● Try it
Copy the data that follows exactly, and include none of its images.

● Given information
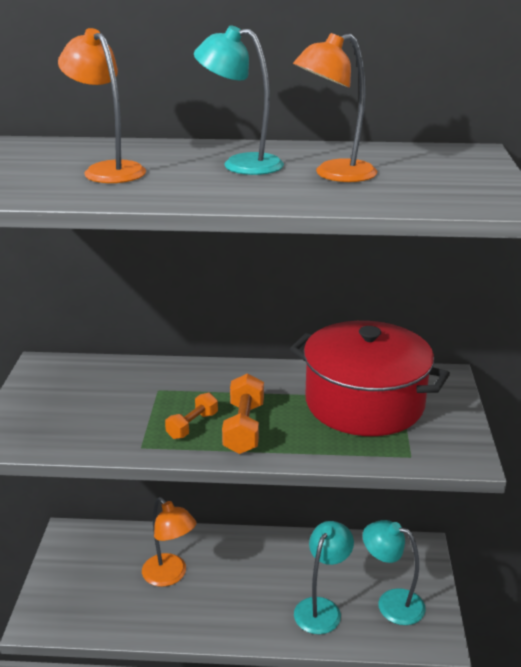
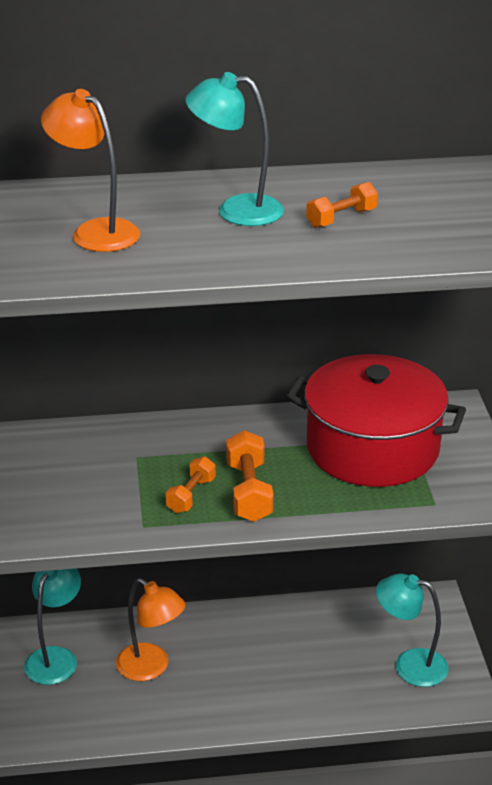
camera: 10 degrees left, 5 degrees up
(322, 608) = (334, 680): turquoise lamp -> turquoise lamp (55, 657)
(334, 174) = (341, 218): orange lamp -> orange dumbbell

● Answer space
camera: 10 degrees left, 5 degrees up
(322, 608) = (334, 680): turquoise lamp -> turquoise lamp (55, 657)
(334, 174) = (341, 218): orange lamp -> orange dumbbell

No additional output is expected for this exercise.